REQUIREMENT: Filter task. Return each line of the material that holds the string "myszka".

INFORMATION SHOWN:
- Opening Delimiter -

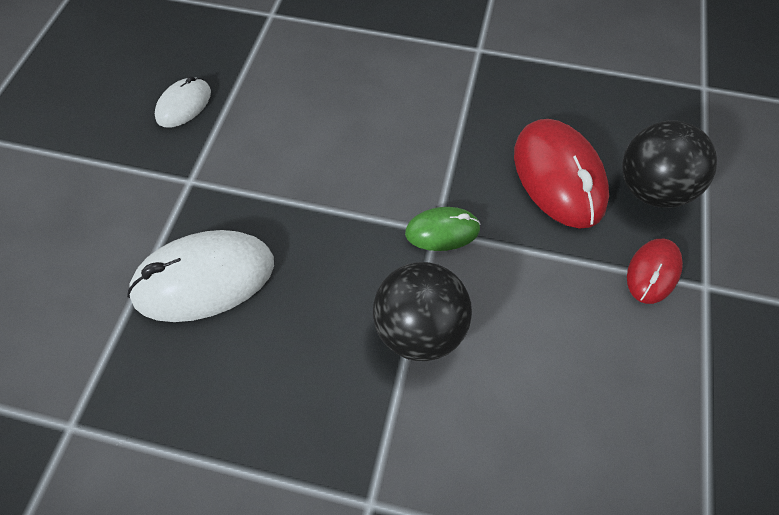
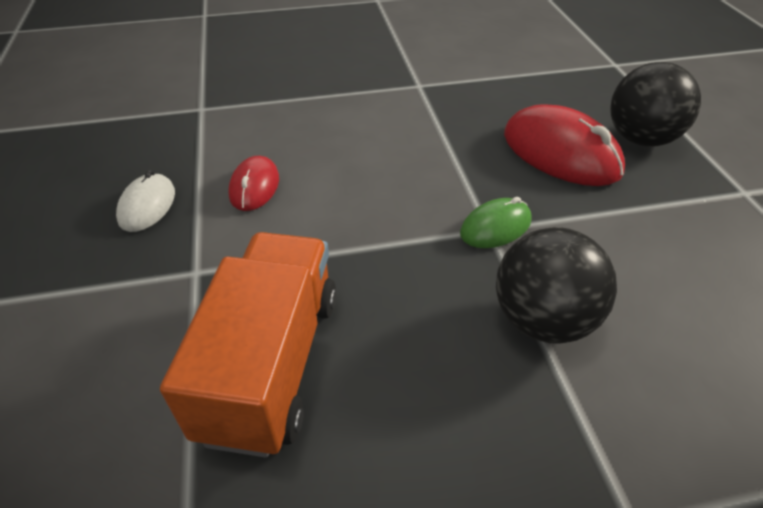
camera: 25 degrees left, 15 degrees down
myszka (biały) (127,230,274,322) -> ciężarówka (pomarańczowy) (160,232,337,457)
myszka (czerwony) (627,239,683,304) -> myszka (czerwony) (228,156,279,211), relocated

- Closing Delimiter -

EXERCISE RESPONSE:
myszka (biały) (127,230,274,322) -> ciężarówka (pomarańczowy) (160,232,337,457)
myszka (czerwony) (627,239,683,304) -> myszka (czerwony) (228,156,279,211), relocated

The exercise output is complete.